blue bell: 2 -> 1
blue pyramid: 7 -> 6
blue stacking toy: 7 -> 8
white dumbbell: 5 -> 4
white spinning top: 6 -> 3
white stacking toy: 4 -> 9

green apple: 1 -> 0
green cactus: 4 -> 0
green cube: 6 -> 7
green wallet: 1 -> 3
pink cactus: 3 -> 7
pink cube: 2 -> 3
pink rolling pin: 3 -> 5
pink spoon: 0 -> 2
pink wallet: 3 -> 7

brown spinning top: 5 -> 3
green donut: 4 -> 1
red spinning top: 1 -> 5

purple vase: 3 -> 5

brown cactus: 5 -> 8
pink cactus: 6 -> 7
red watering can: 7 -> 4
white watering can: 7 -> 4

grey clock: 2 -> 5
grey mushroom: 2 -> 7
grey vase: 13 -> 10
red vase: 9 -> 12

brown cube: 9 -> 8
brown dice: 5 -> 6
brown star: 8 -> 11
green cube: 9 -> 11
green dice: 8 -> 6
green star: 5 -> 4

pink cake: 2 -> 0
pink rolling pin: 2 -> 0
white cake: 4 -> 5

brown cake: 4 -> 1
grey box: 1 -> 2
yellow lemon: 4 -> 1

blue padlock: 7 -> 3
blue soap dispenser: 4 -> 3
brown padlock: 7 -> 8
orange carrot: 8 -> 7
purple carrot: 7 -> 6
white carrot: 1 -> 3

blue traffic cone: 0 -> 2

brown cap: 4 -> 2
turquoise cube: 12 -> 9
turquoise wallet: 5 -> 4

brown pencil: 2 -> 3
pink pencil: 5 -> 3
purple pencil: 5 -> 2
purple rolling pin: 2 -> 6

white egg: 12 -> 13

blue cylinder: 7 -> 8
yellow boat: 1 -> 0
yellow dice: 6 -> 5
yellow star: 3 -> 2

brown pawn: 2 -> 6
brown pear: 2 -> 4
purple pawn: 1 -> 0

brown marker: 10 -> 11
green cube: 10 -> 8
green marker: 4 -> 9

◆ ◆ ◆ ◆ ◆

DIRECTIONS - Exact copies of the lines from the one holding "white spinning top: 6 -> 3" through the last line above, and only those, make up the answer.

YOUR RESPONSE -
white spinning top: 6 -> 3
white stacking toy: 4 -> 9

green apple: 1 -> 0
green cactus: 4 -> 0
green cube: 6 -> 7
green wallet: 1 -> 3
pink cactus: 3 -> 7
pink cube: 2 -> 3
pink rolling pin: 3 -> 5
pink spoon: 0 -> 2
pink wallet: 3 -> 7

brown spinning top: 5 -> 3
green donut: 4 -> 1
red spinning top: 1 -> 5

purple vase: 3 -> 5

brown cactus: 5 -> 8
pink cactus: 6 -> 7
red watering can: 7 -> 4
white watering can: 7 -> 4

grey clock: 2 -> 5
grey mushroom: 2 -> 7
grey vase: 13 -> 10
red vase: 9 -> 12

brown cube: 9 -> 8
brown dice: 5 -> 6
brown star: 8 -> 11
green cube: 9 -> 11
green dice: 8 -> 6
green star: 5 -> 4

pink cake: 2 -> 0
pink rolling pin: 2 -> 0
white cake: 4 -> 5

brown cake: 4 -> 1
grey box: 1 -> 2
yellow lemon: 4 -> 1

blue padlock: 7 -> 3
blue soap dispenser: 4 -> 3
brown padlock: 7 -> 8
orange carrot: 8 -> 7
purple carrot: 7 -> 6
white carrot: 1 -> 3

blue traffic cone: 0 -> 2

brown cap: 4 -> 2
turquoise cube: 12 -> 9
turquoise wallet: 5 -> 4

brown pencil: 2 -> 3
pink pencil: 5 -> 3
purple pencil: 5 -> 2
purple rolling pin: 2 -> 6

white egg: 12 -> 13

blue cylinder: 7 -> 8
yellow boat: 1 -> 0
yellow dice: 6 -> 5
yellow star: 3 -> 2

brown pawn: 2 -> 6
brown pear: 2 -> 4
purple pawn: 1 -> 0

brown marker: 10 -> 11
green cube: 10 -> 8
green marker: 4 -> 9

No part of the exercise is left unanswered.